◆ REQUIRED WORK:
Copy out, from the entries below, each line holding the string "orange".

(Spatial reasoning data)
•••

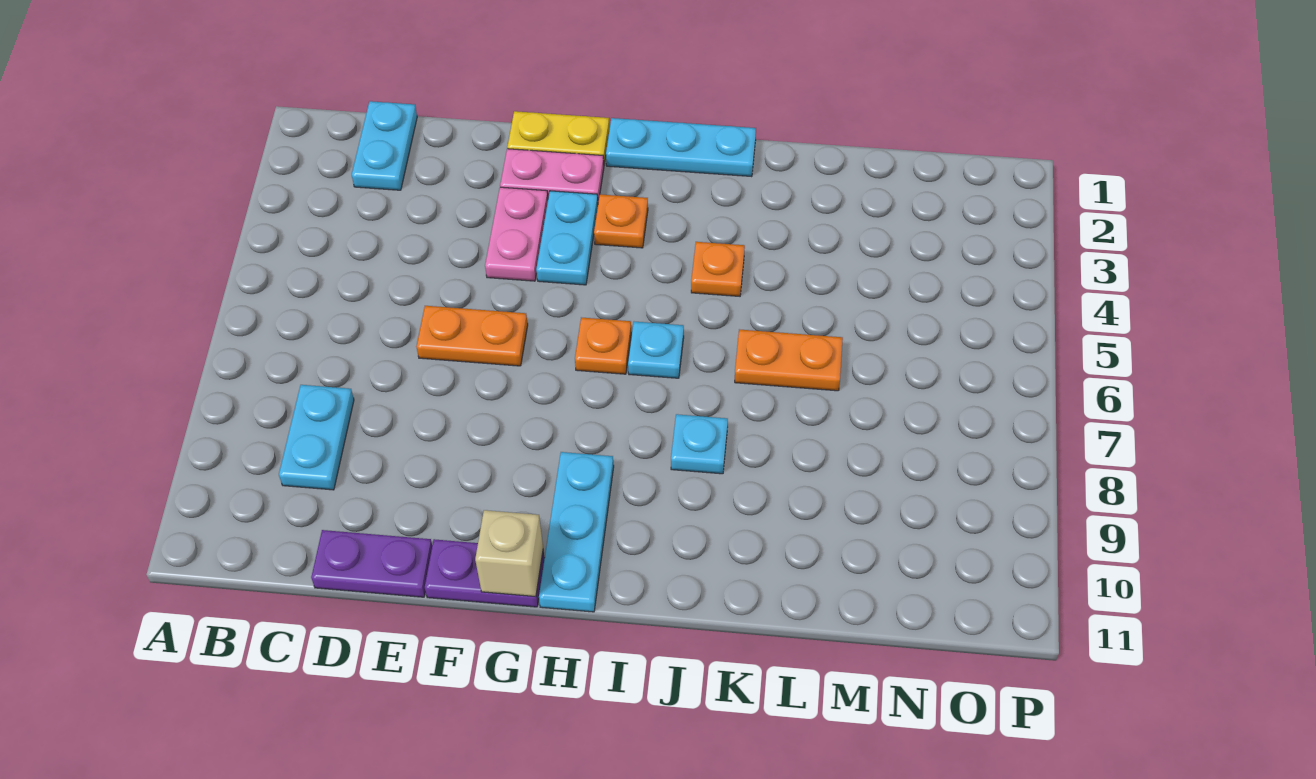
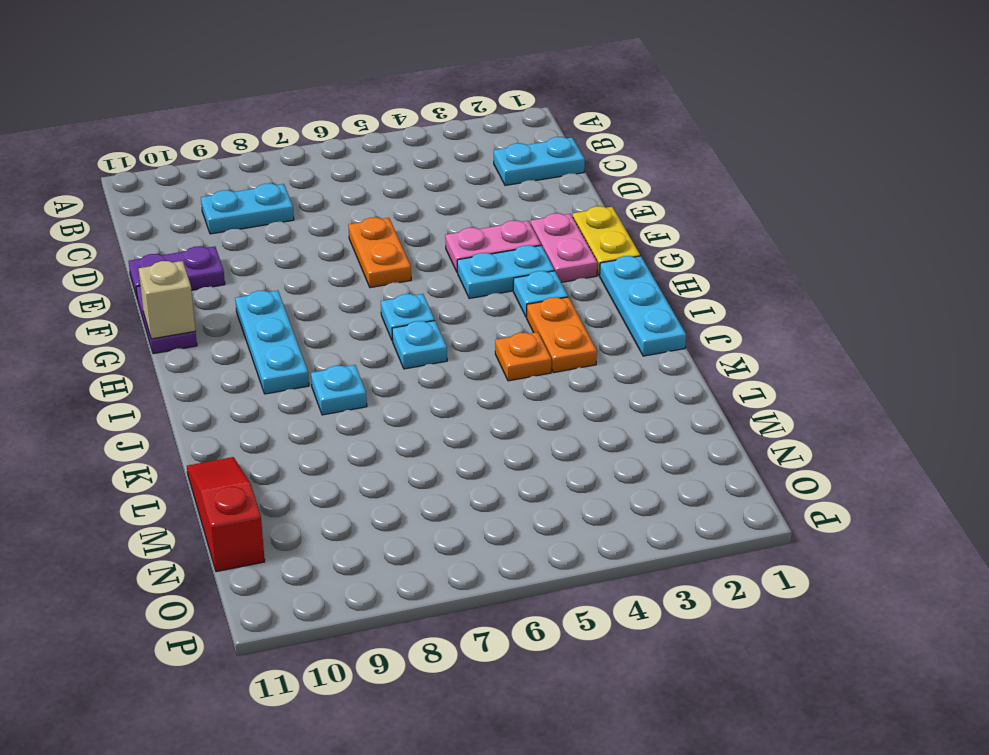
purple plate D11:E11 level 1 -> purple plate E10:E11 level 1
orange plate H3 level 1 -> cyan plate H3 level 1
orange plate H6 level 1 -> cyan plate H6 level 1
cyan plate H9:H11 level 1 -> cyan plate G9:I9 level 1
orange plate K6:L6 level 1 -> orange plate I3:J3 level 1
none -> red slope L11:N11 level 1 top N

•••

◆ EXPECTED ANSWER:
orange plate H3 level 1 -> cyan plate H3 level 1
orange plate H6 level 1 -> cyan plate H6 level 1
orange plate K6:L6 level 1 -> orange plate I3:J3 level 1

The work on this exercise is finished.